# WORK INSTRUCTIONS
Using the records below, transcribe word for word the stretch from the line that contains "(832, 298) = (855, 379): pink" through the line that contains "(630, 130) = (87, 273): white", both end lines included, and nothing else.
***** EXERCISE MATERIAL
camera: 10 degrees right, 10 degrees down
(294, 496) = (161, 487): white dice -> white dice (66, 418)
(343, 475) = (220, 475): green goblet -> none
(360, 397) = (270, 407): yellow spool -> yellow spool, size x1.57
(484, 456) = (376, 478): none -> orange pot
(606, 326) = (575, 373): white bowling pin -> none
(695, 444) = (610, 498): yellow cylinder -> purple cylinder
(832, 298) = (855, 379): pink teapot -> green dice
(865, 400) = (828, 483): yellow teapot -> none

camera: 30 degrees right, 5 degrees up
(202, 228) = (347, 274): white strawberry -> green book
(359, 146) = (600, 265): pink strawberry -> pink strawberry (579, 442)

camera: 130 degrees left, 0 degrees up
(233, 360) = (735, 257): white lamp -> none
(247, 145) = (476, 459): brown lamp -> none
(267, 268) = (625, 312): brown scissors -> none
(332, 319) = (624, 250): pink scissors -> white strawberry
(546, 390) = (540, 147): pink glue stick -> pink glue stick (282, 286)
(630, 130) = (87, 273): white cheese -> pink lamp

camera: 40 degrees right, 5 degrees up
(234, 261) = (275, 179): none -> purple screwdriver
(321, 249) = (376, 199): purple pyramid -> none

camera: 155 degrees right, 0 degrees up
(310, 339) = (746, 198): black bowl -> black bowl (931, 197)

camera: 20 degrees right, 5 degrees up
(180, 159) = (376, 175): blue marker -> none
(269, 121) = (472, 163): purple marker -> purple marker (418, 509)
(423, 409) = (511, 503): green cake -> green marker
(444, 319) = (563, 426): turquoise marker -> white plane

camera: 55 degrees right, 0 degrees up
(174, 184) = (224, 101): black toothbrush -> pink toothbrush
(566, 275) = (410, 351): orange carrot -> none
**********
# WRITTEN RESPONSE
(832, 298) = (855, 379): pink teapot -> green dice
(865, 400) = (828, 483): yellow teapot -> none

camera: 30 degrees right, 5 degrees up
(202, 228) = (347, 274): white strawberry -> green book
(359, 146) = (600, 265): pink strawberry -> pink strawberry (579, 442)

camera: 130 degrees left, 0 degrees up
(233, 360) = (735, 257): white lamp -> none
(247, 145) = (476, 459): brown lamp -> none
(267, 268) = (625, 312): brown scissors -> none
(332, 319) = (624, 250): pink scissors -> white strawberry
(546, 390) = (540, 147): pink glue stick -> pink glue stick (282, 286)
(630, 130) = (87, 273): white cheese -> pink lamp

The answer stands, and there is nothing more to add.